What the task requires: All records, exactly as written, minus the pictures: copy them out.

━━━ Information provided ━━━

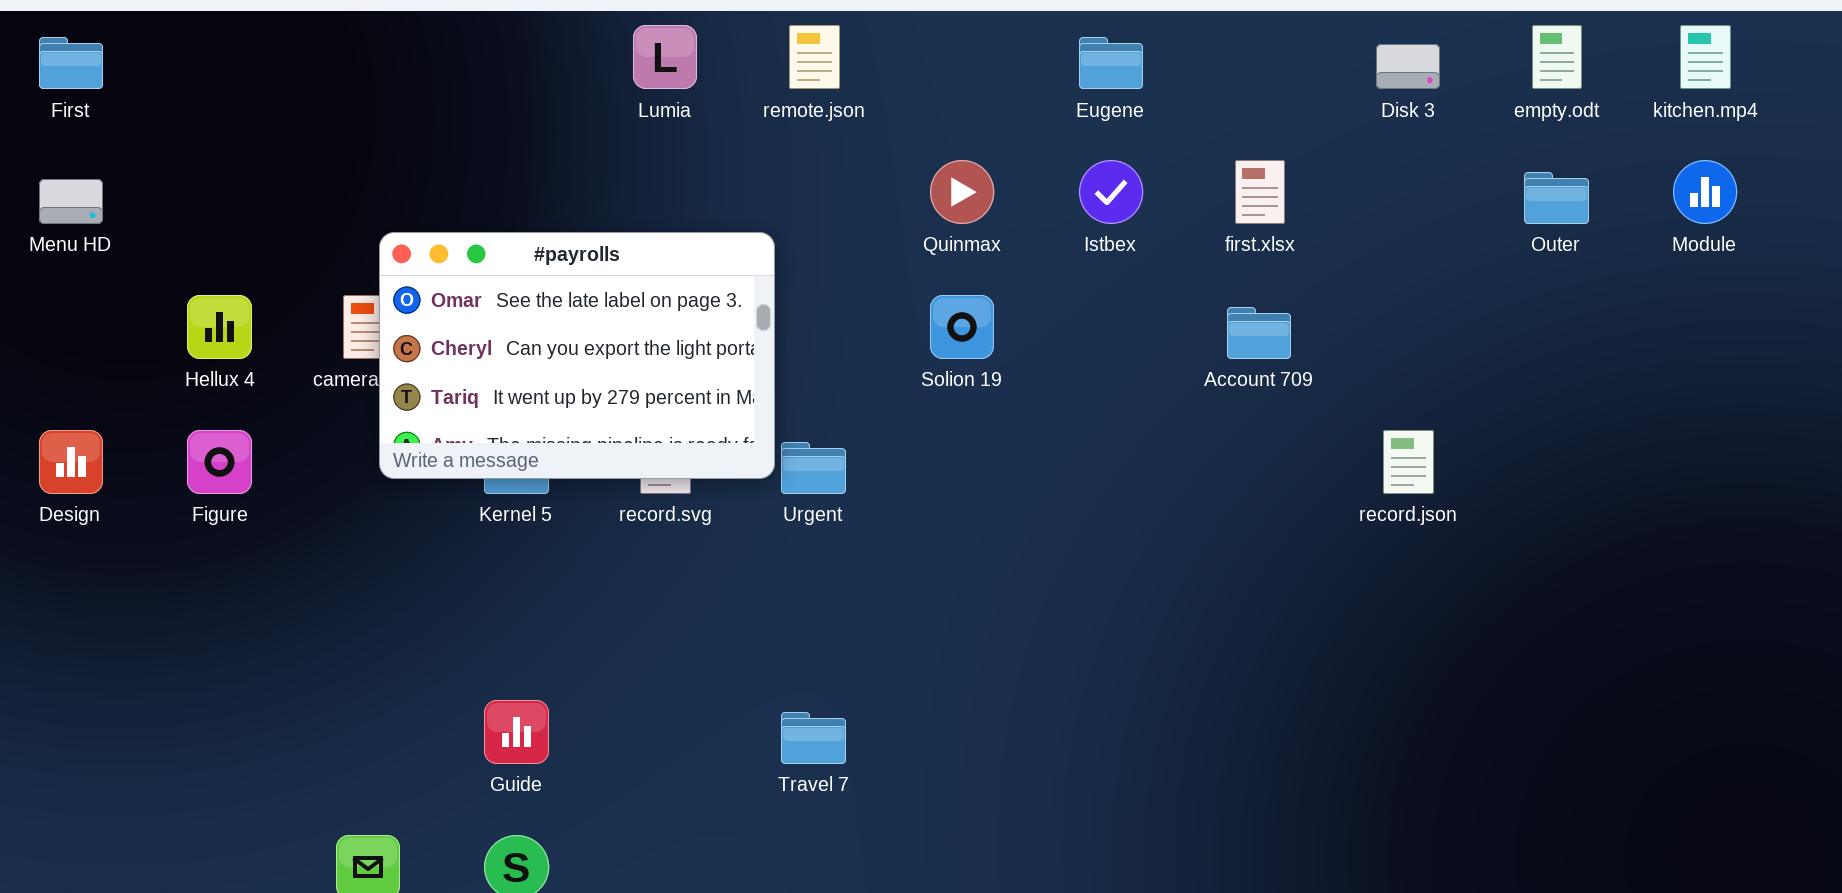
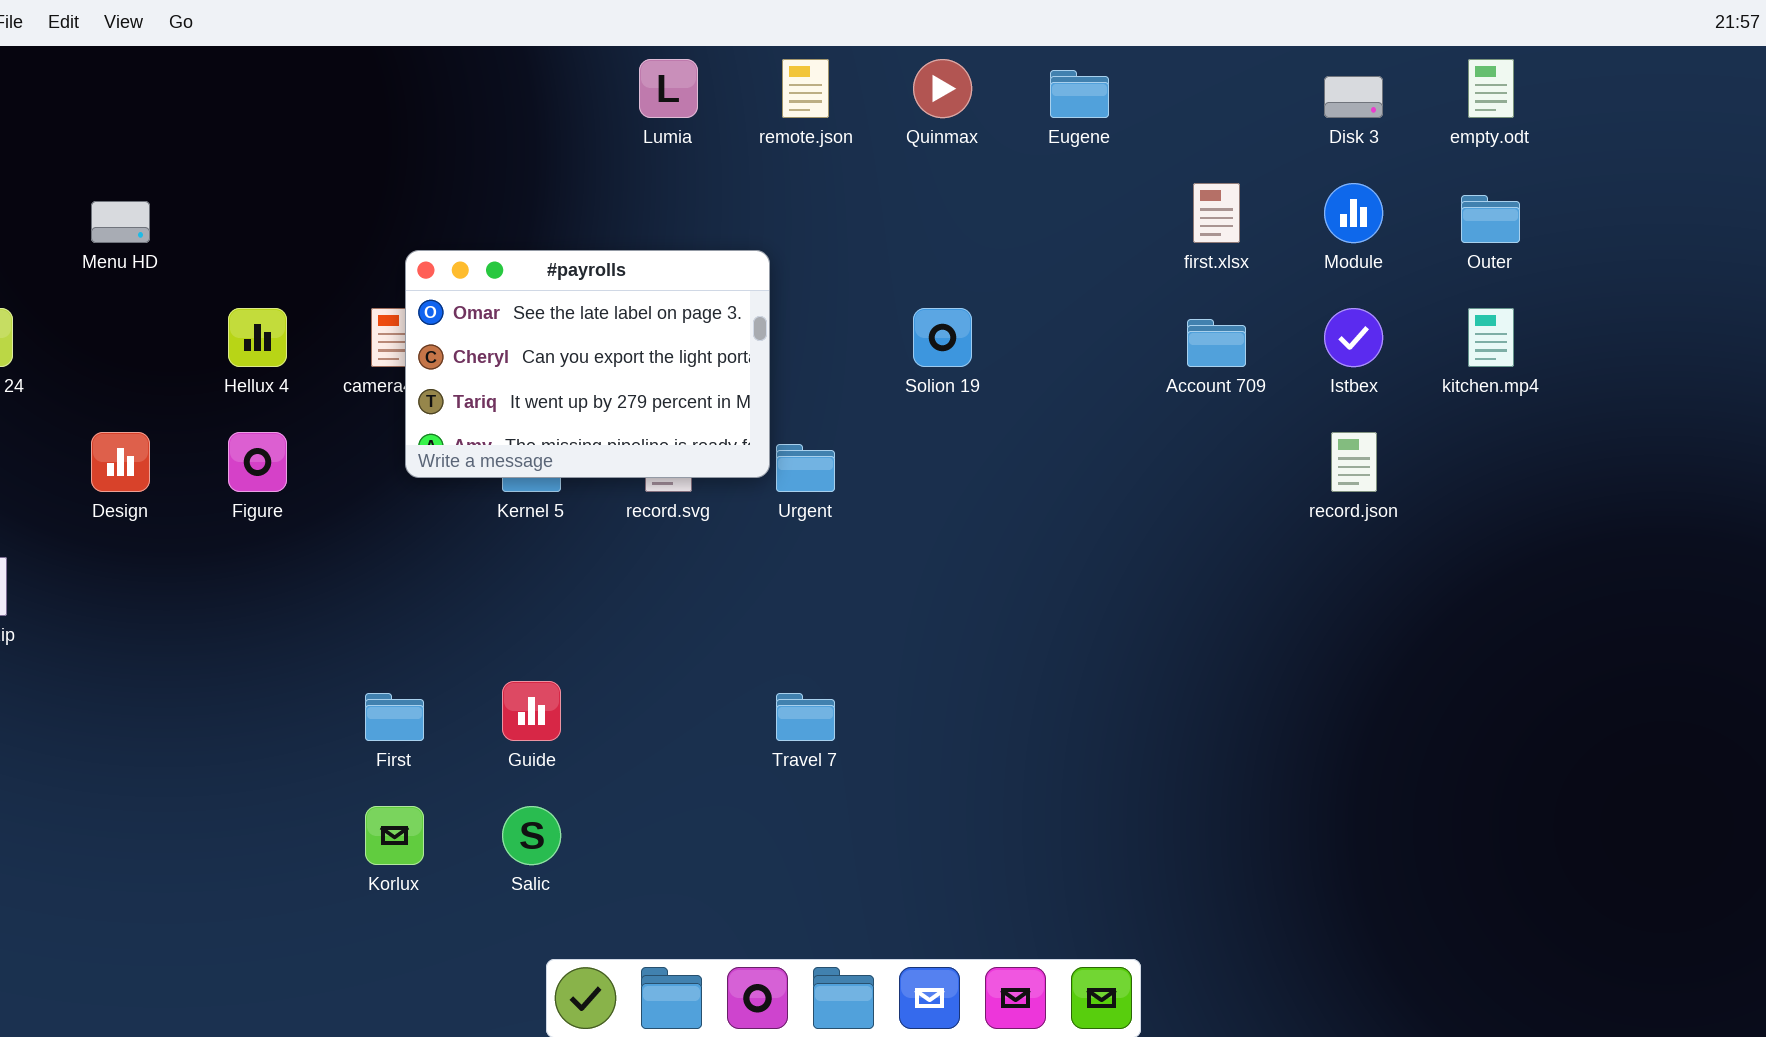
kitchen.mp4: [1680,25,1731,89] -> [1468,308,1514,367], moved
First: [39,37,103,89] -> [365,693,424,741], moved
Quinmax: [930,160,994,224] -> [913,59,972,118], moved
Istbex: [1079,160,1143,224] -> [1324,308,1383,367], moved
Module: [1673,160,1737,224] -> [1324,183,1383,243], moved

━━━

Problem solution:
kitchen.mp4: [1680,25,1731,89] -> [1468,308,1514,367], moved
First: [39,37,103,89] -> [365,693,424,741], moved
Quinmax: [930,160,994,224] -> [913,59,972,118], moved
Istbex: [1079,160,1143,224] -> [1324,308,1383,367], moved
Module: [1673,160,1737,224] -> [1324,183,1383,243], moved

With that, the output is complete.